WHAT THE TASK REQUIRES → Go over the data and copy out each line with "slope" in it.

[Data extracted from a collection]
——————

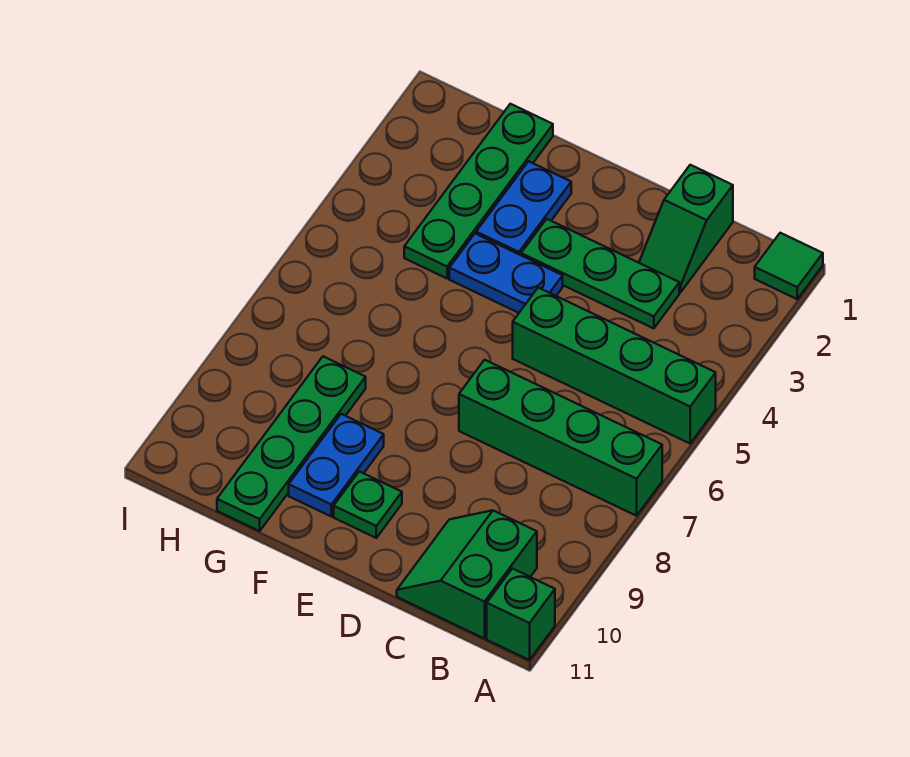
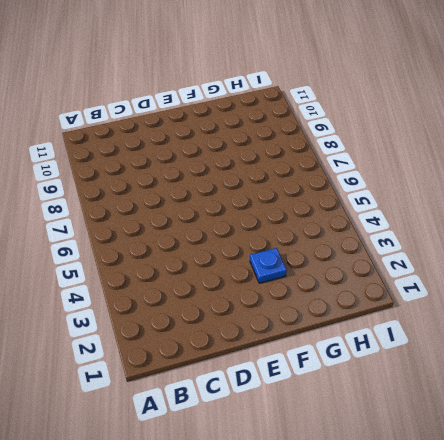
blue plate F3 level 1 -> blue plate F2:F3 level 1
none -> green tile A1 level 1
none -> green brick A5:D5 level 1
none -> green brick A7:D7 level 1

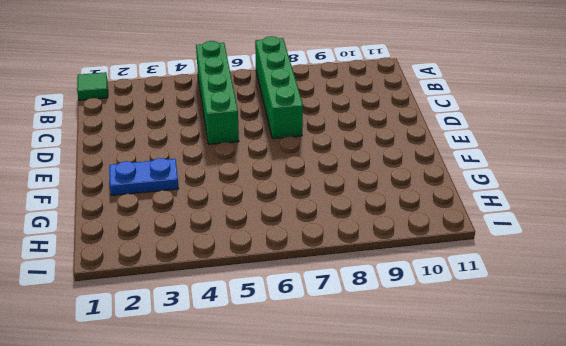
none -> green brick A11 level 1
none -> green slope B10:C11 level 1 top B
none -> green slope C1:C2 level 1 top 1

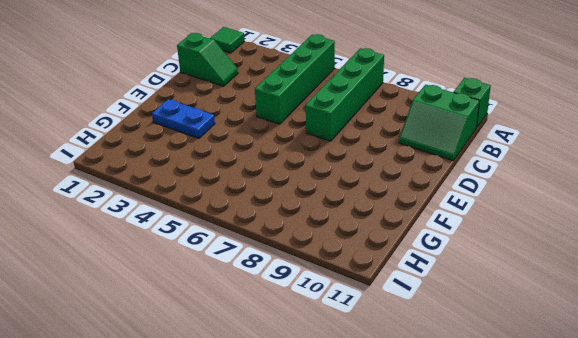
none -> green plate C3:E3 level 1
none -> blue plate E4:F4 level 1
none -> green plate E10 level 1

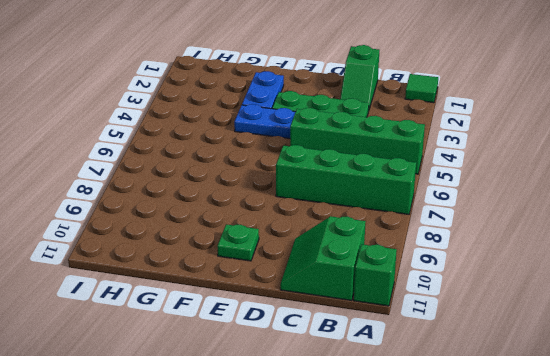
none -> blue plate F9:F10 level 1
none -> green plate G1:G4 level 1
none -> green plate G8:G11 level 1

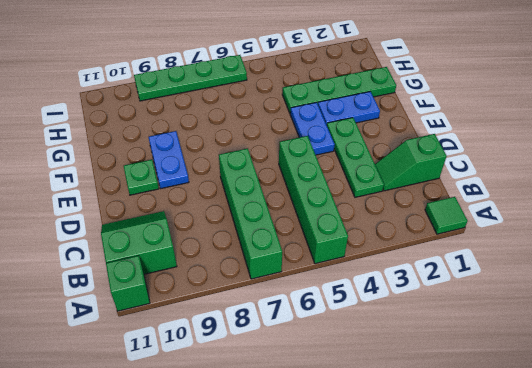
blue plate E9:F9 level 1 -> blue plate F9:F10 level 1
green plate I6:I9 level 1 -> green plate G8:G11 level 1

——————

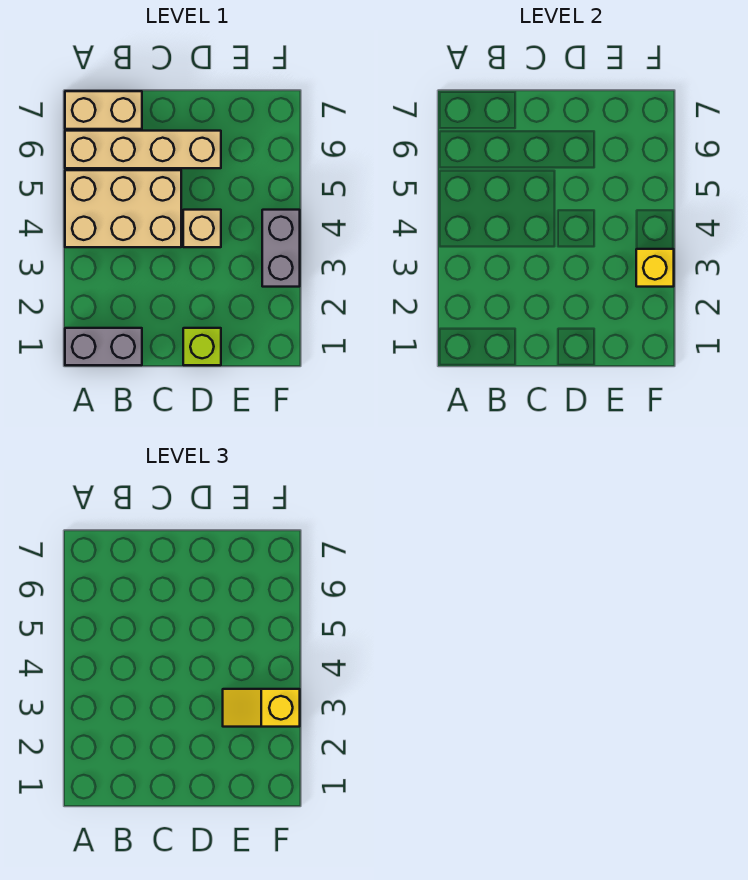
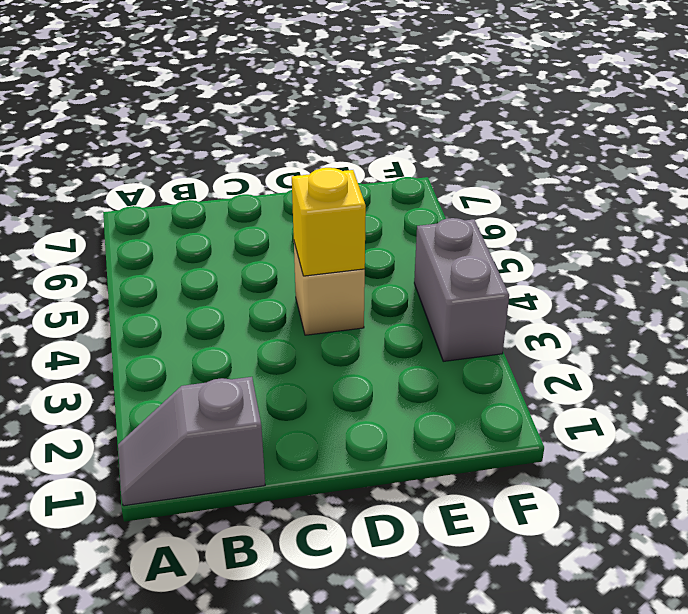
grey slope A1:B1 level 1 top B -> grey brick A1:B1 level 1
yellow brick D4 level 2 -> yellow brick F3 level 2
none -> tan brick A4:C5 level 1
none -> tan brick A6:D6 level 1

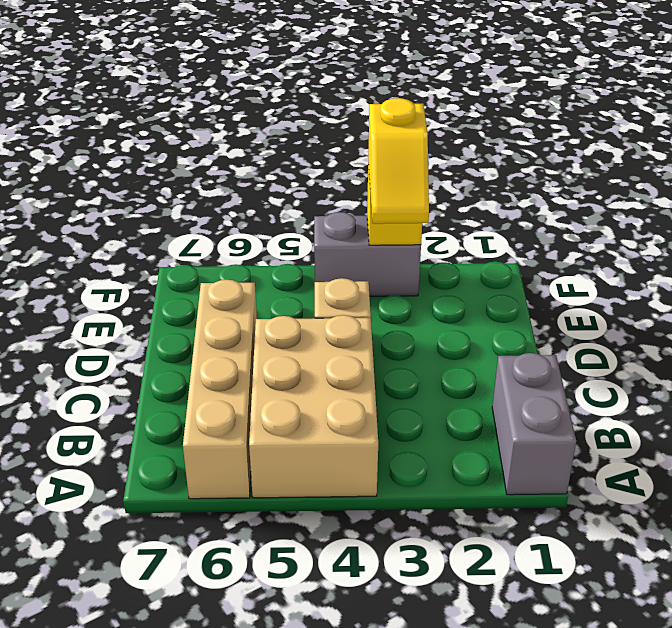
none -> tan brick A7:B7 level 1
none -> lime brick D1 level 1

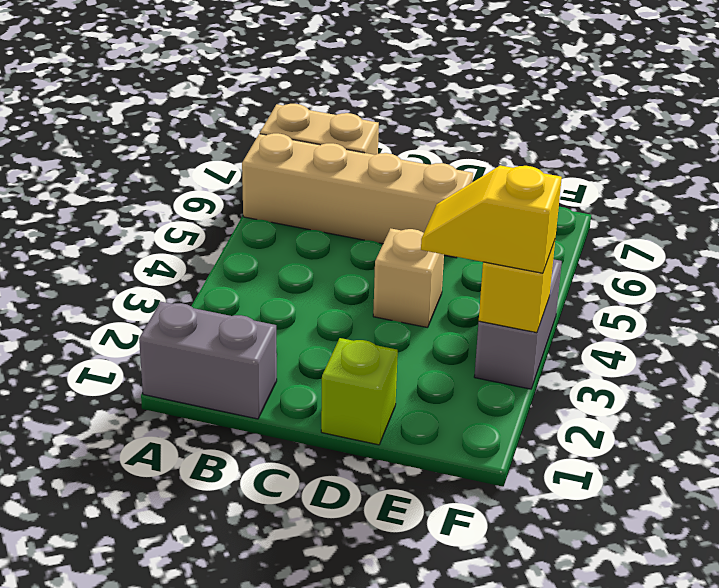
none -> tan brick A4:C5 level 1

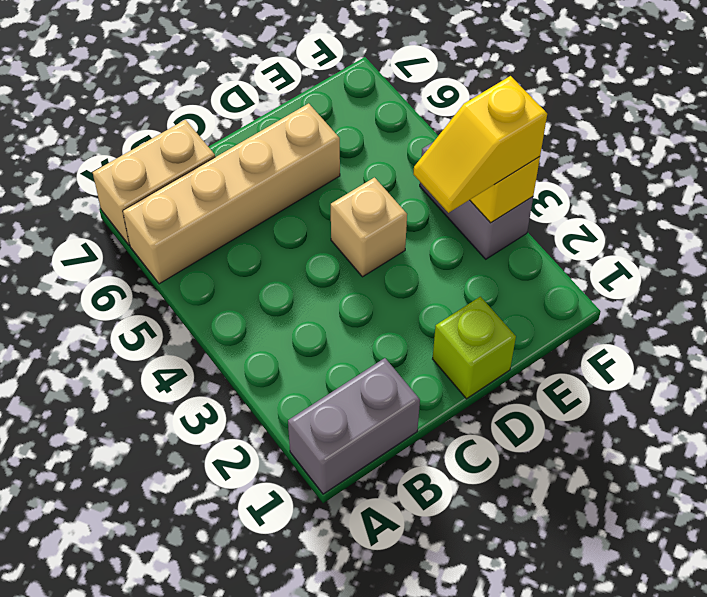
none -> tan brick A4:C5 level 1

——————

EXERCISE RESPONSE →
none -> green slope B10:C11 level 1 top B
none -> green slope C1:C2 level 1 top 1
grey slope A1:B1 level 1 top B -> grey brick A1:B1 level 1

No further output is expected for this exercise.